WHAT IS BEING ASKED: In your reply, repeat every entry exactly and skip over each picture.

(Scene edit records)
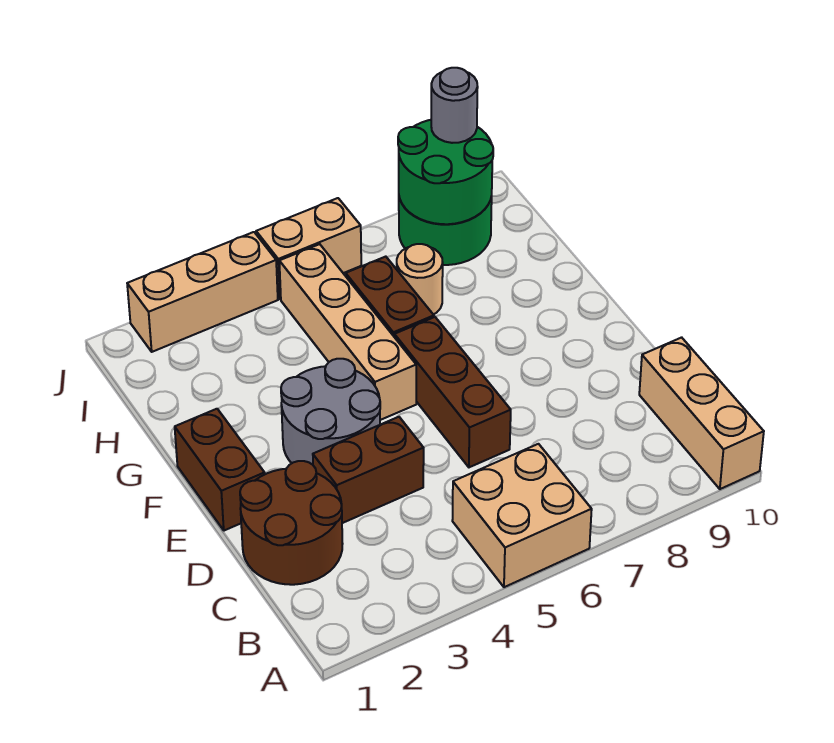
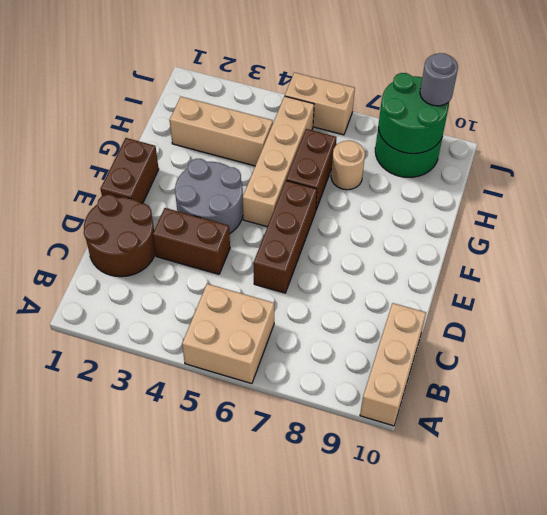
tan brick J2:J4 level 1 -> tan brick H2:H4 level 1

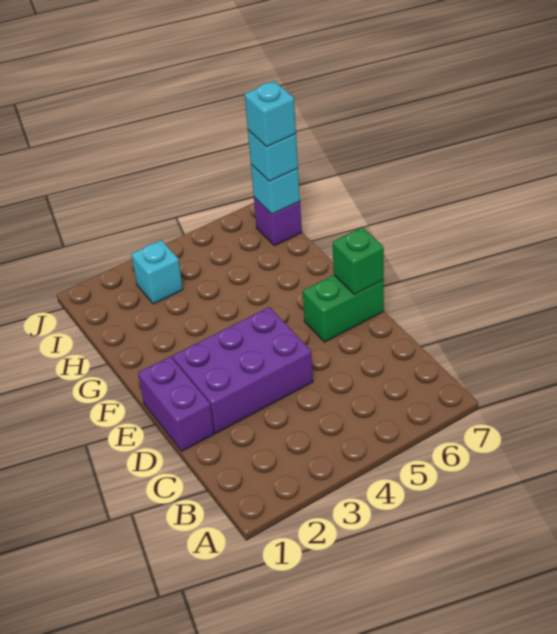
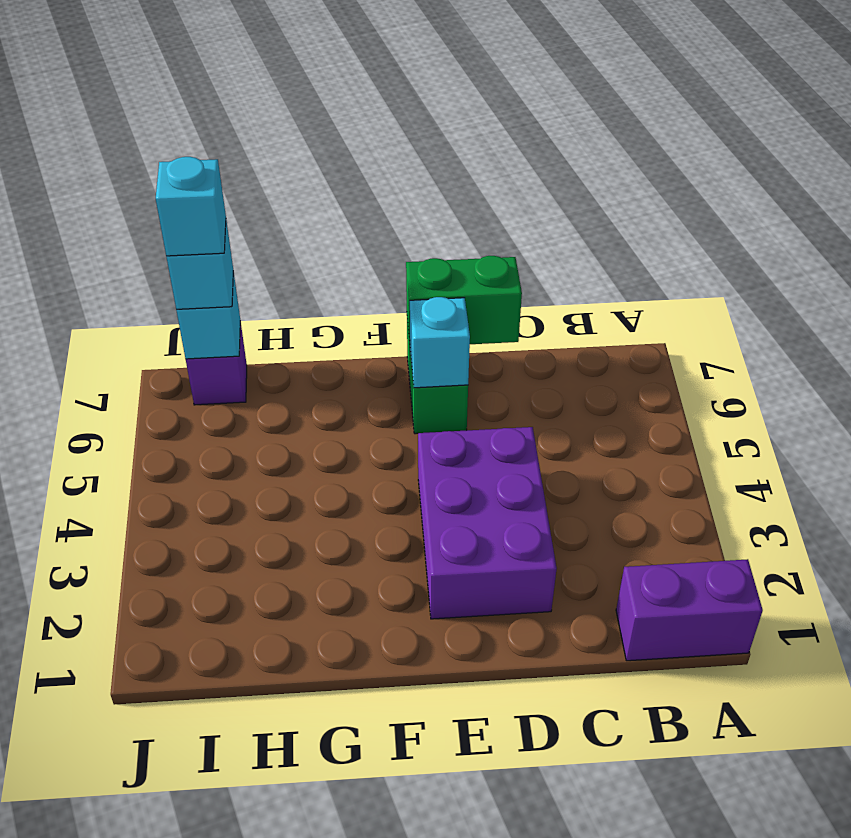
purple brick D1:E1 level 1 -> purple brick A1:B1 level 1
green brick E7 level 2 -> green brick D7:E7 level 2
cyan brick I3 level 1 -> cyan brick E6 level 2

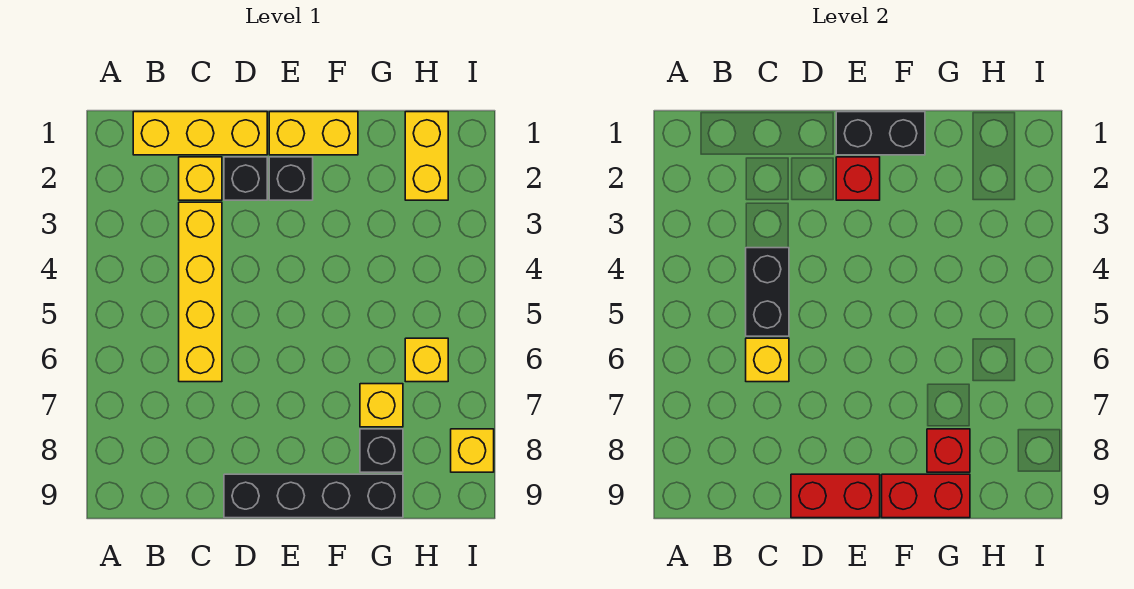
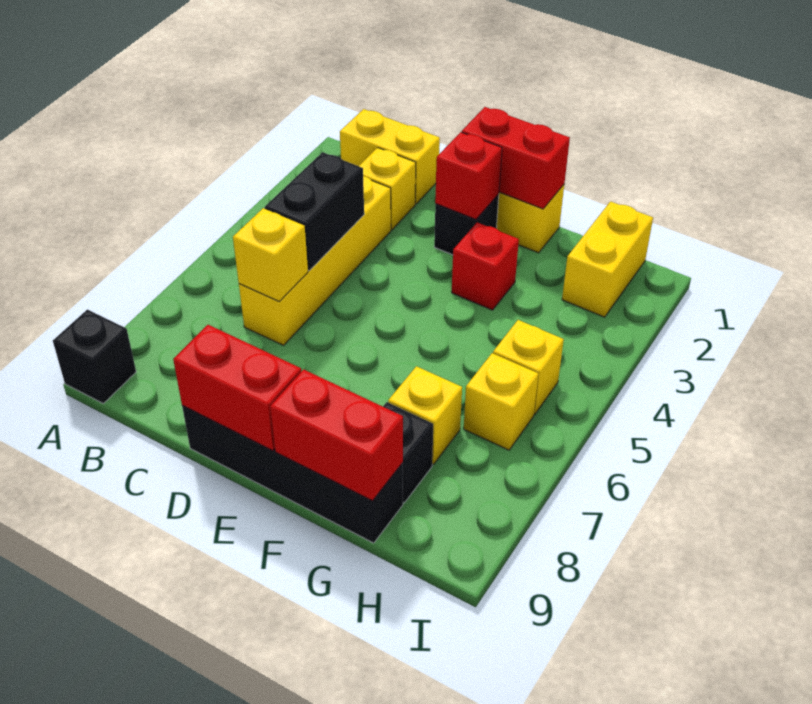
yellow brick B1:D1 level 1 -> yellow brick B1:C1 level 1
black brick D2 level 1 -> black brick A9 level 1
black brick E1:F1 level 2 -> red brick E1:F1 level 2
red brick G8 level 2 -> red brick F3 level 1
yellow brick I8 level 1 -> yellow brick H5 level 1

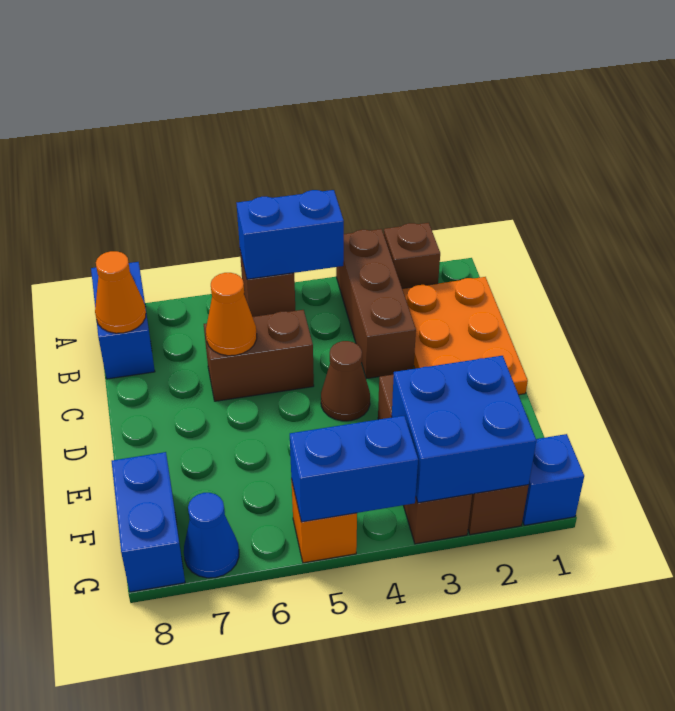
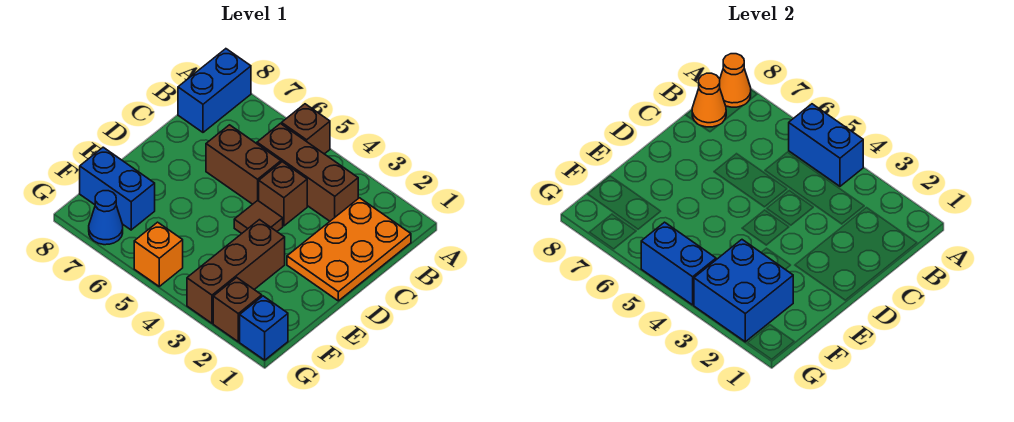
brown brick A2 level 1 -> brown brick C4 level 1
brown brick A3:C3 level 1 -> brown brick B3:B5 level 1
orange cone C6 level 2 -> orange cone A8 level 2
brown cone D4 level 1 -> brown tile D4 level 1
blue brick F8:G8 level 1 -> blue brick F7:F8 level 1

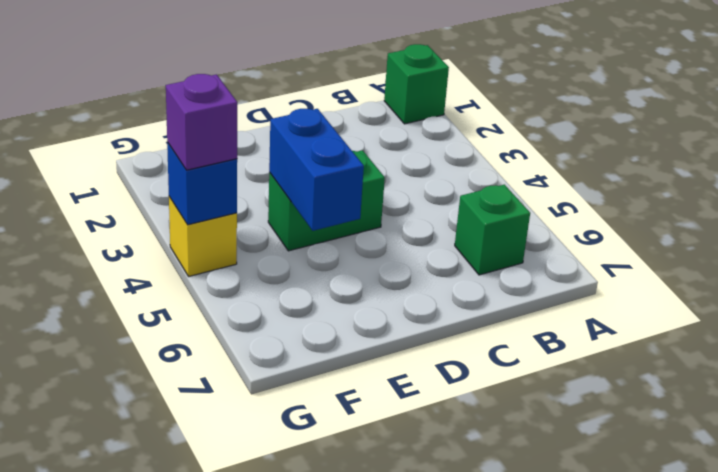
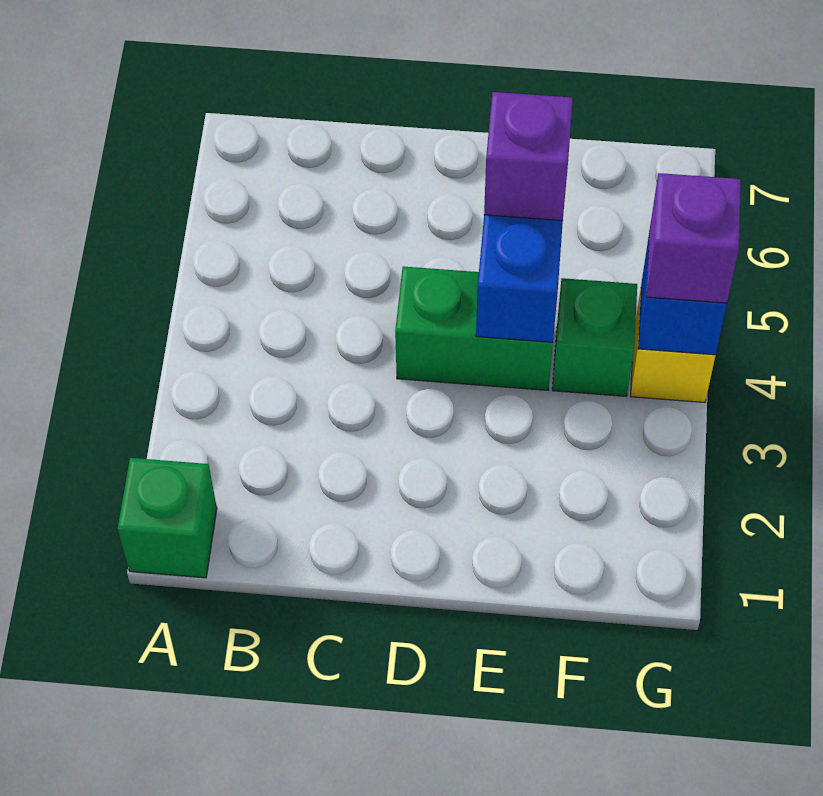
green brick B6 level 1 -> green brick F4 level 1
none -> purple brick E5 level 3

OUTPUT FOR THIS EXERCISE:
tan brick J2:J4 level 1 -> tan brick H2:H4 level 1

purple brick D1:E1 level 1 -> purple brick A1:B1 level 1
green brick E7 level 2 -> green brick D7:E7 level 2
cyan brick I3 level 1 -> cyan brick E6 level 2

yellow brick B1:D1 level 1 -> yellow brick B1:C1 level 1
black brick D2 level 1 -> black brick A9 level 1
black brick E1:F1 level 2 -> red brick E1:F1 level 2
red brick G8 level 2 -> red brick F3 level 1
yellow brick I8 level 1 -> yellow brick H5 level 1

brown brick A2 level 1 -> brown brick C4 level 1
brown brick A3:C3 level 1 -> brown brick B3:B5 level 1
orange cone C6 level 2 -> orange cone A8 level 2
brown cone D4 level 1 -> brown tile D4 level 1
blue brick F8:G8 level 1 -> blue brick F7:F8 level 1

green brick B6 level 1 -> green brick F4 level 1
none -> purple brick E5 level 3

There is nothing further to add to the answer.